### YOUR INSTRUCTIONS:
Report all lines of the data below that hold the word "blue".

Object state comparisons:
──────────

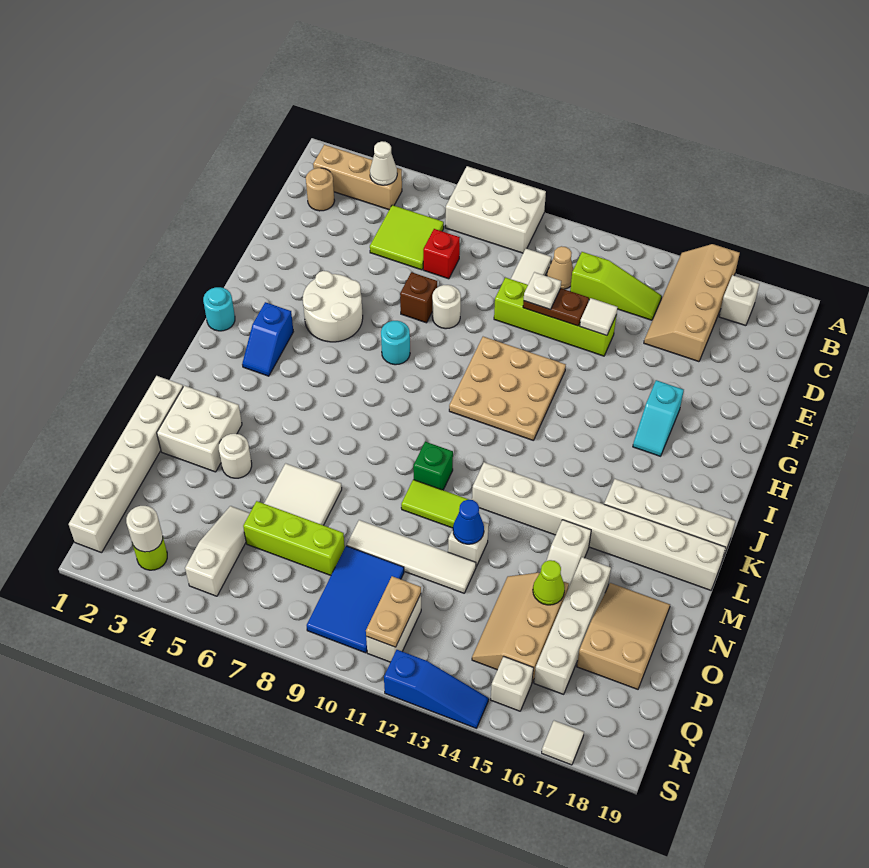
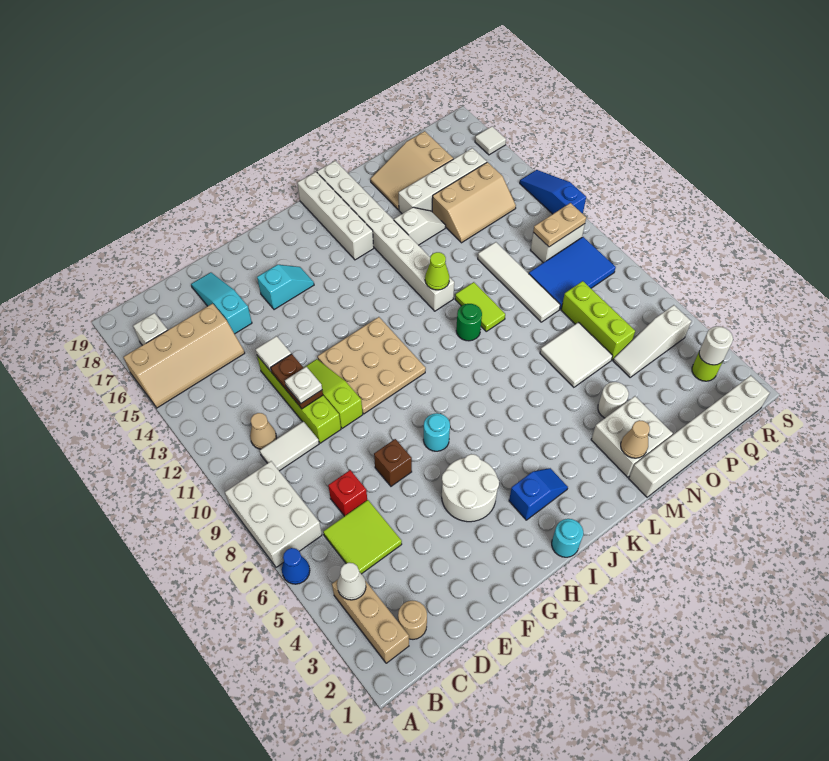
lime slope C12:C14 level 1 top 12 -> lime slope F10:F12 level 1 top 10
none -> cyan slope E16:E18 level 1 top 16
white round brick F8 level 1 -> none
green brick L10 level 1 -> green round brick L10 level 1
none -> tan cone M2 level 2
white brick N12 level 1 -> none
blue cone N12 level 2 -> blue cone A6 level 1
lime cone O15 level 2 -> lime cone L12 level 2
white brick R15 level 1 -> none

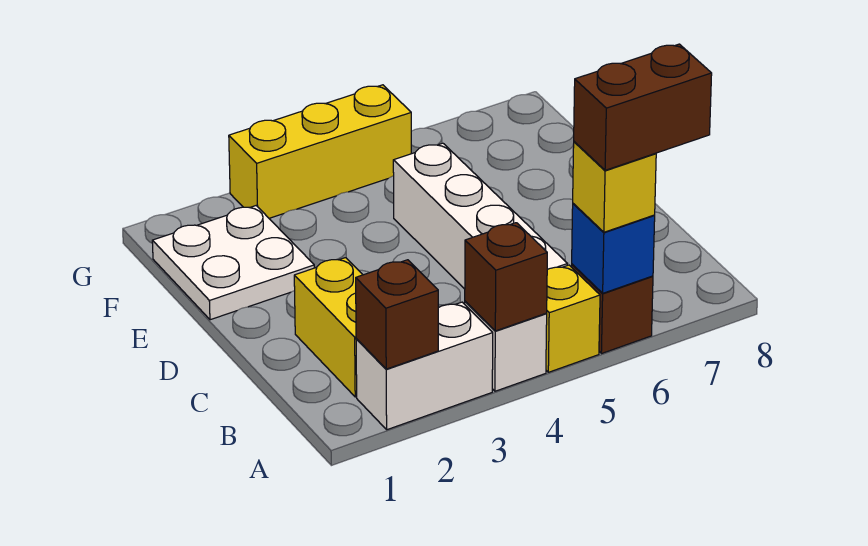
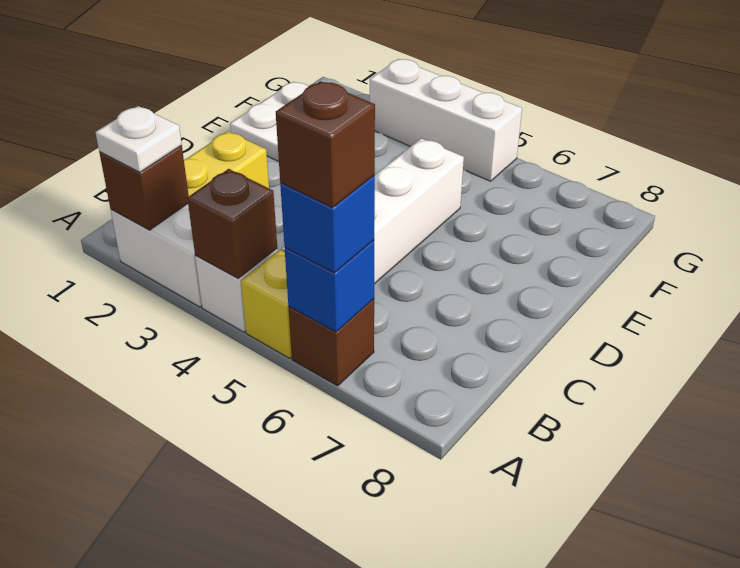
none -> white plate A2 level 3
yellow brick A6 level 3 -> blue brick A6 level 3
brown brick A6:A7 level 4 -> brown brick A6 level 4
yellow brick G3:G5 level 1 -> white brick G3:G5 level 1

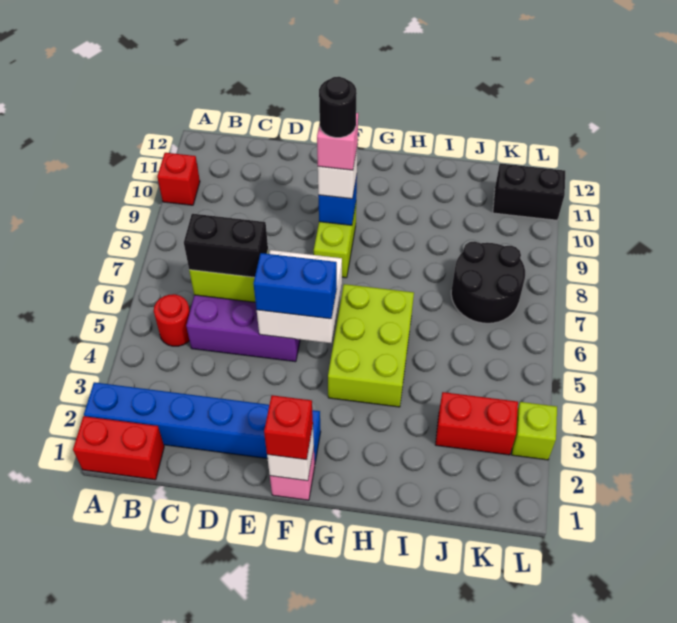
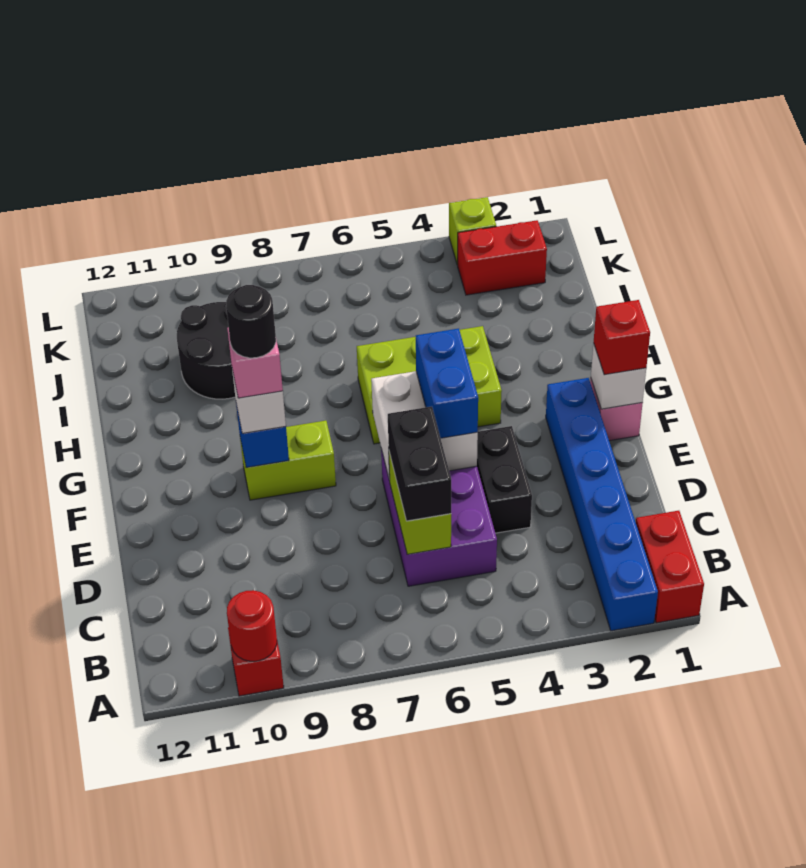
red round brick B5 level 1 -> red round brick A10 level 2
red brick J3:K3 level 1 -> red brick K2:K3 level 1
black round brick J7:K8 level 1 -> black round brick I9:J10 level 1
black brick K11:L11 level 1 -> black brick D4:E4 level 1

──────────

### RESULT BELOW:
blue cone N12 level 2 -> blue cone A6 level 1
yellow brick A6 level 3 -> blue brick A6 level 3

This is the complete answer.